-- Opening Marker --
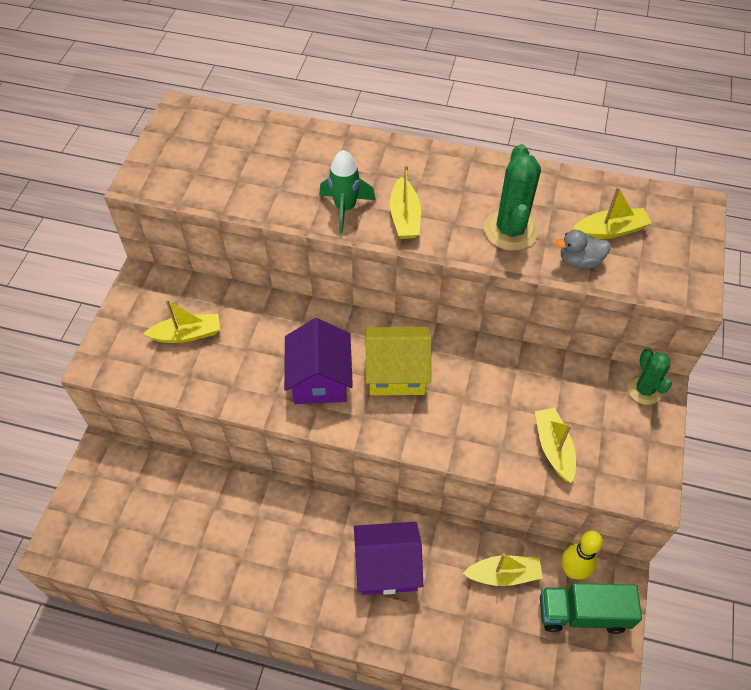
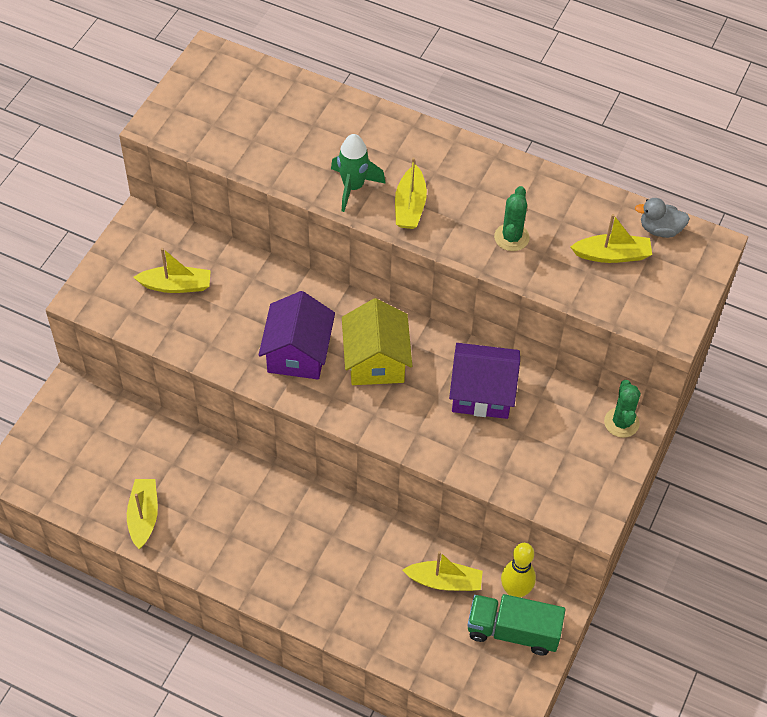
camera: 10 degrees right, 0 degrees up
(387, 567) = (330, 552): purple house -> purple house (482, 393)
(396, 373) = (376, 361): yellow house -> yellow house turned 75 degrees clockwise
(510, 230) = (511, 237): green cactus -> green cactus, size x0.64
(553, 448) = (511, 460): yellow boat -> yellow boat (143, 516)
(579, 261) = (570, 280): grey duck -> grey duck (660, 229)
-- Closing Marker --
-- Opening Marker --
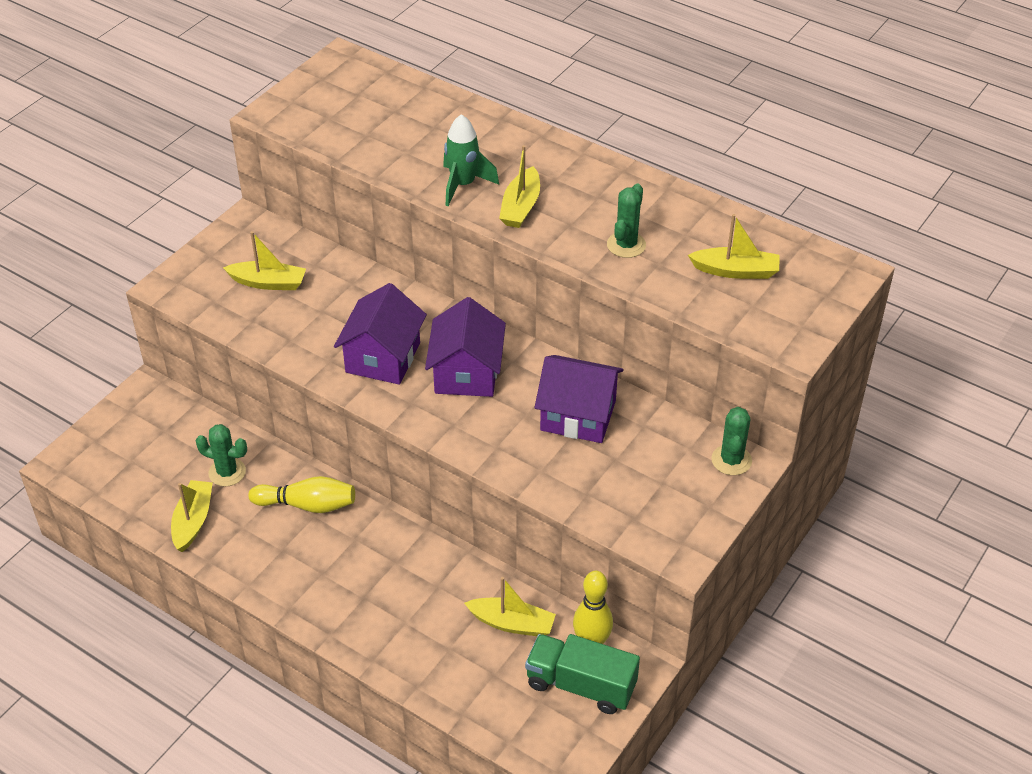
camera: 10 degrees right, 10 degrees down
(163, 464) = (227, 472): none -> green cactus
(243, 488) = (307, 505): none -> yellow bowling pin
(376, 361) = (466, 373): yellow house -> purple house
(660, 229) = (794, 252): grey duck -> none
-- Closing Marker --
-- Opening Marker --
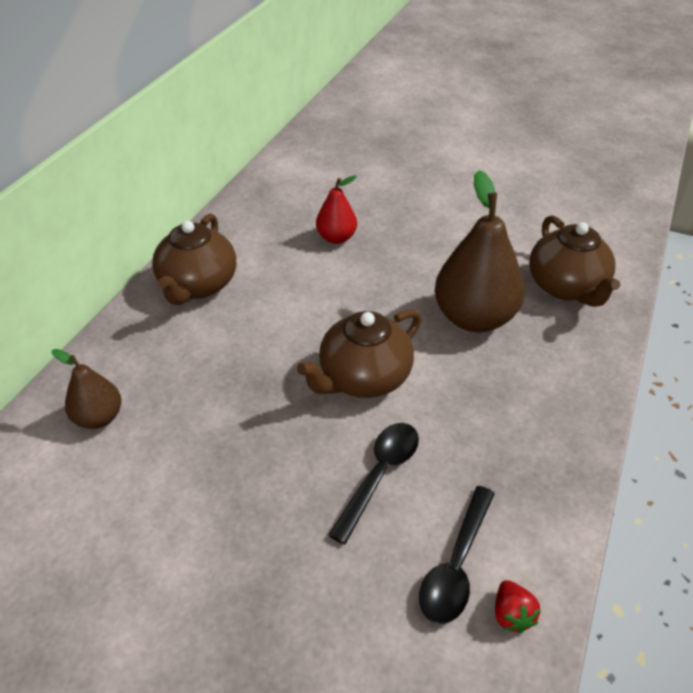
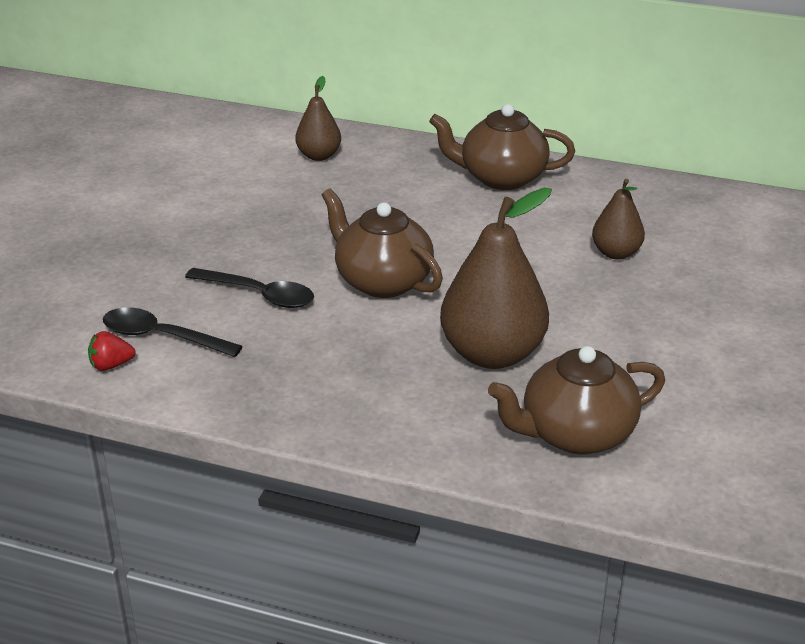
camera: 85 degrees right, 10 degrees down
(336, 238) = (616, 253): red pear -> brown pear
-- Closing Marker --
> **EXERCISE OBJECTIVE**:
From the records above, copy out the line with "camera: 10 degrees right, 0 degrees up", the line with "(579, 261) = (570, 280): grey", and every line between them, word for word.

> **EXERCISE SOLUTION**:
camera: 10 degrees right, 0 degrees up
(387, 567) = (330, 552): purple house -> purple house (482, 393)
(396, 373) = (376, 361): yellow house -> yellow house turned 75 degrees clockwise
(510, 230) = (511, 237): green cactus -> green cactus, size x0.64
(553, 448) = (511, 460): yellow boat -> yellow boat (143, 516)
(579, 261) = (570, 280): grey duck -> grey duck (660, 229)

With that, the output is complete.